**What is being asked:** Begin your copy at the line holding "moved,turquoise bibarex,[608 340],,[559" and end it at the last line of the listing. Keep every line exact and leave out the pictures.

------ Material for this exercise

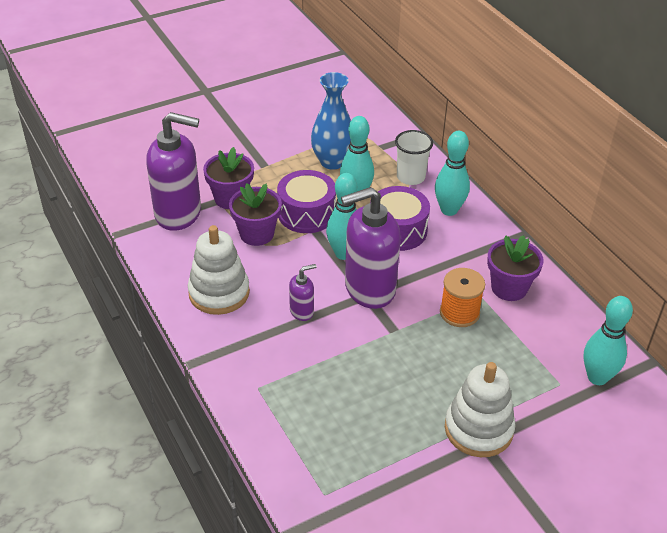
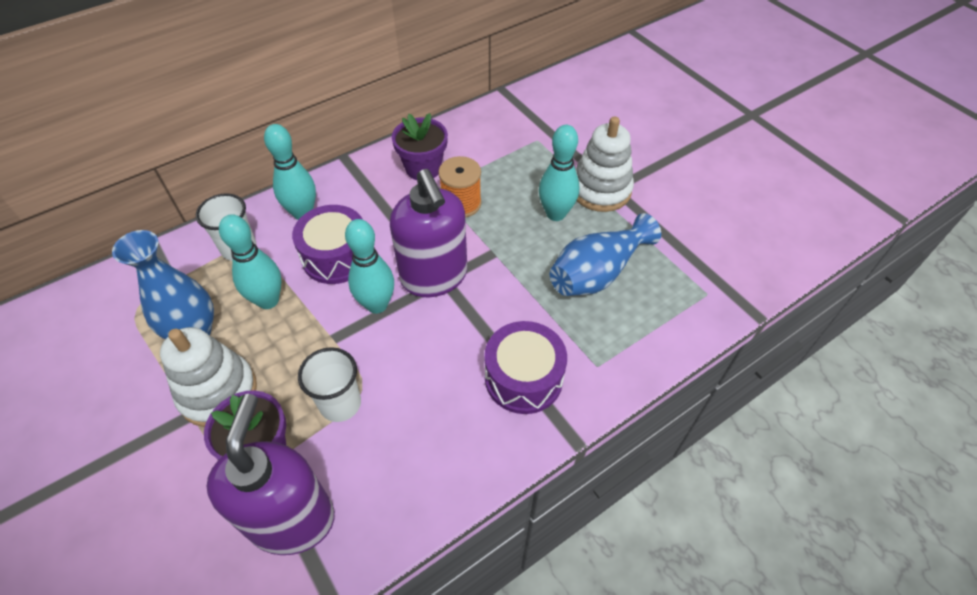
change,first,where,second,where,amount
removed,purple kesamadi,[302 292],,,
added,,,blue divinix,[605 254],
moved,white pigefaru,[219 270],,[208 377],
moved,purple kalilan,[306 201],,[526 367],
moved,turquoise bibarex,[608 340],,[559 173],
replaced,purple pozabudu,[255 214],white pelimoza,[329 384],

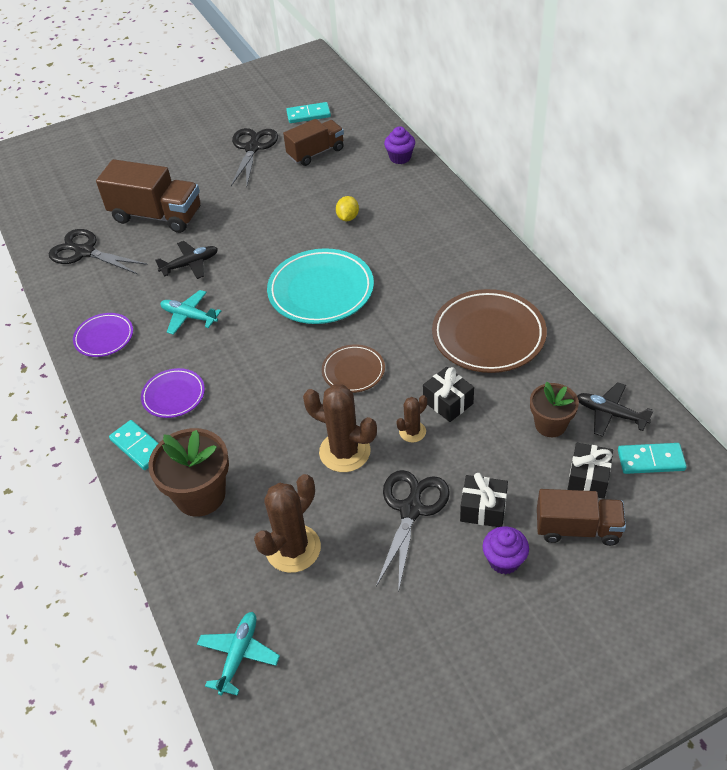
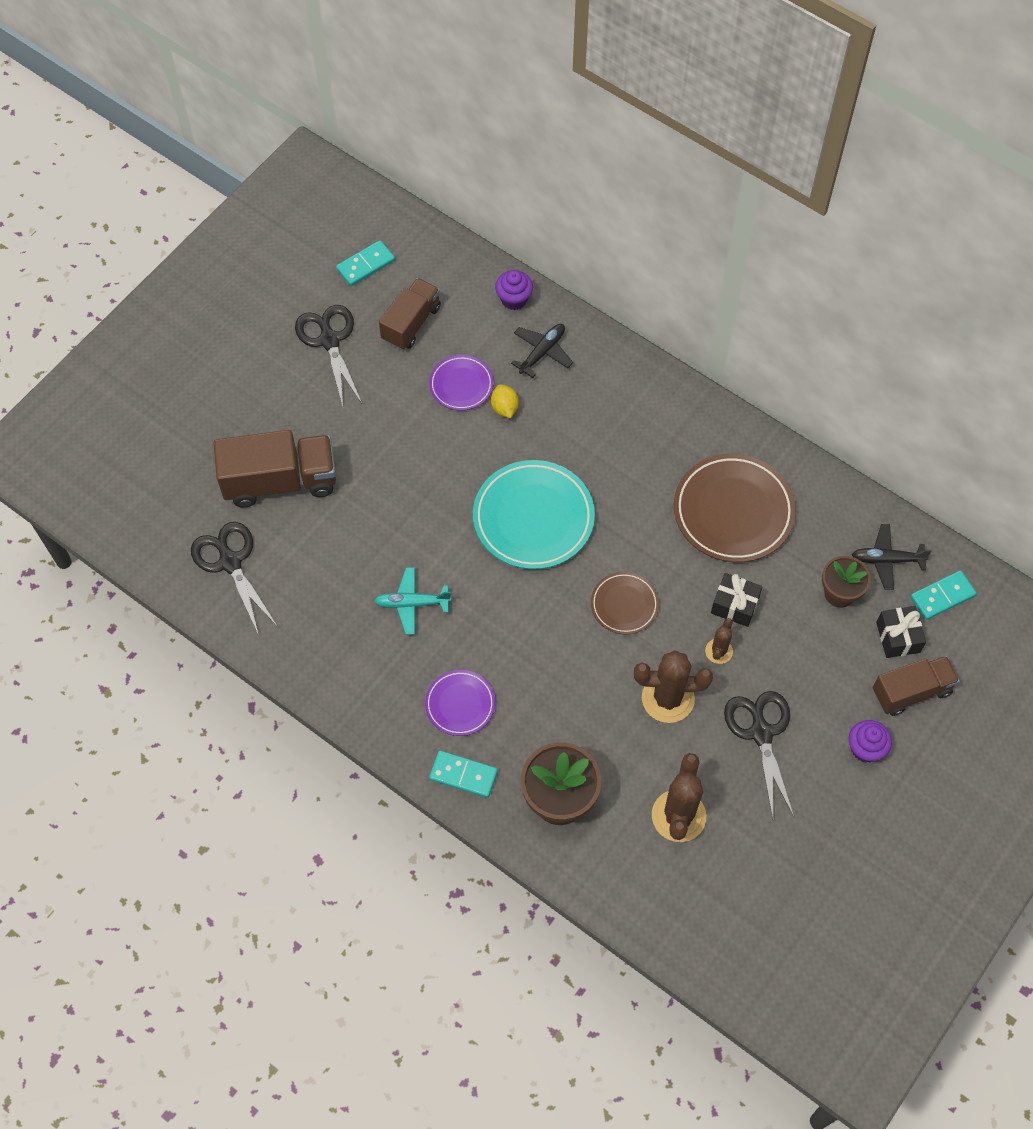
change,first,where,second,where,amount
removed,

------------

**Response to the task:**
moved,turquoise bibarex,[608 340],,[559 173],
replaced,purple pozabudu,[255 214],white pelimoza,[329 384],

change,first,where,second,where,amount
removed,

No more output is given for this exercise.